◆ RECORDS FOR THE TASK
══════════════════════════════
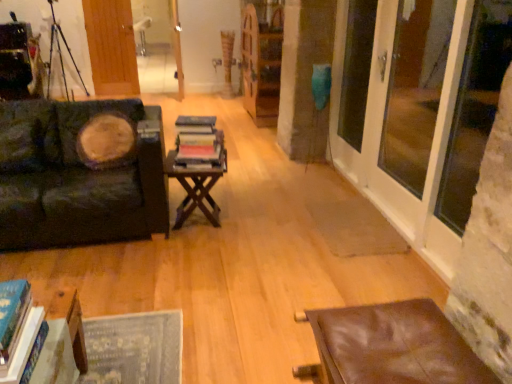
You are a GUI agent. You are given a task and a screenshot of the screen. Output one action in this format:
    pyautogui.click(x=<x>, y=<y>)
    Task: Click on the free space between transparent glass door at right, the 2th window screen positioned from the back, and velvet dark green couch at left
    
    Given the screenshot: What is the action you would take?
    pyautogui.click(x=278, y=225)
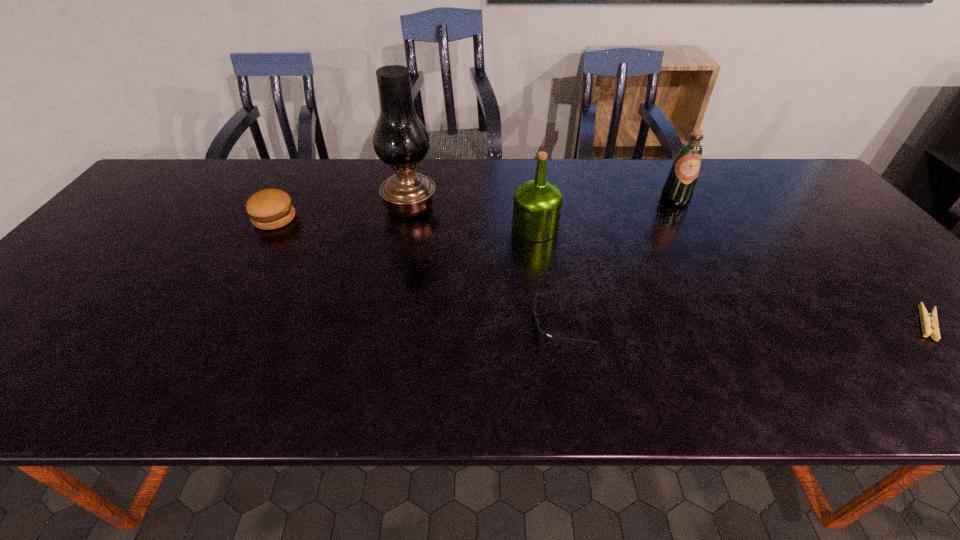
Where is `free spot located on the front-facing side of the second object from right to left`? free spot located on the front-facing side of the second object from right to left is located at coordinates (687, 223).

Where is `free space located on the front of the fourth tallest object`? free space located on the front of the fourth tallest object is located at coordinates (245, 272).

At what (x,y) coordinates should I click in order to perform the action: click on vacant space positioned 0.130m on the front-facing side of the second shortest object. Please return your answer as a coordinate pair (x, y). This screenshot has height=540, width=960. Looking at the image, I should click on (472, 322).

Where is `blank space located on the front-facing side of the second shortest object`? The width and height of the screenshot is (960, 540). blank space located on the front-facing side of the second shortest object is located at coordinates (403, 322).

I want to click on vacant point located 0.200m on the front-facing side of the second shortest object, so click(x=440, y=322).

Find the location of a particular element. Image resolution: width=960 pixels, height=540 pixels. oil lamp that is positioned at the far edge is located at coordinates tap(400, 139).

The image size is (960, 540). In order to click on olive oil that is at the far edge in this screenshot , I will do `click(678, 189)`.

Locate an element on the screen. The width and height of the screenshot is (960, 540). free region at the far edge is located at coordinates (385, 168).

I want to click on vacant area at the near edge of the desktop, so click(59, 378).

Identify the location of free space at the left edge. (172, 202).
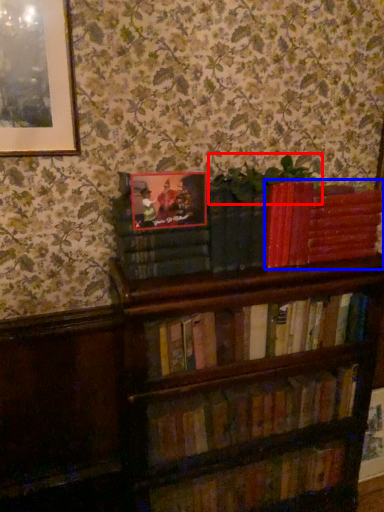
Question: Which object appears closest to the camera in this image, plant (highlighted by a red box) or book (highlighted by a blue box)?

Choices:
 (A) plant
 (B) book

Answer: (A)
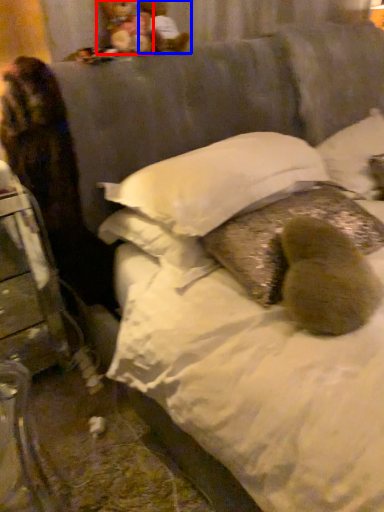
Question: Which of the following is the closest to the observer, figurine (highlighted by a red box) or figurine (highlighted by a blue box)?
══════════════════════════════
Copy out the listing above word for word, leaving out the pictures.

You are a GUI agent. You are given a task and a screenshot of the screen. Output one action in this format:
    pyautogui.click(x=<x>, y=<y>)
    Task: Click on the free space between transparent glass door at right, the 2th window screen positioned from the back, and velvet dark green couch at left
    
    Given the screenshot: What is the action you would take?
    pyautogui.click(x=278, y=225)
Where is `free spot located on the front-facing side of the second object from right to left`? free spot located on the front-facing side of the second object from right to left is located at coordinates (687, 223).

Where is `free space located on the front of the fourth tallest object`? free space located on the front of the fourth tallest object is located at coordinates (245, 272).

At what (x,y) coordinates should I click in order to perform the action: click on vacant space positioned 0.130m on the front-facing side of the second shortest object. Please return your answer as a coordinate pair (x, y). This screenshot has height=540, width=960. Looking at the image, I should click on (472, 322).

Where is `blank space located on the front-facing side of the second shortest object`? The width and height of the screenshot is (960, 540). blank space located on the front-facing side of the second shortest object is located at coordinates (403, 322).

I want to click on vacant point located 0.200m on the front-facing side of the second shortest object, so click(x=440, y=322).

Find the location of a particular element. Image resolution: width=960 pixels, height=540 pixels. oil lamp that is positioned at the far edge is located at coordinates tap(400, 139).

The image size is (960, 540). In order to click on olive oil that is at the far edge in this screenshot , I will do `click(678, 189)`.

Locate an element on the screen. The width and height of the screenshot is (960, 540). free region at the far edge is located at coordinates (385, 168).

I want to click on vacant area at the near edge of the desktop, so click(59, 378).

Identify the location of free space at the left edge. (172, 202).
Question: Which object appears closest to the camera in this image, plant (highlighted by a red box) or book (highlighted by a blue box)?

Choices:
 (A) plant
 (B) book

Answer: (A)
Question: Which of the following is the closest to the observer, figurine (highlighted by a red box) or figurine (highlighted by a blue box)?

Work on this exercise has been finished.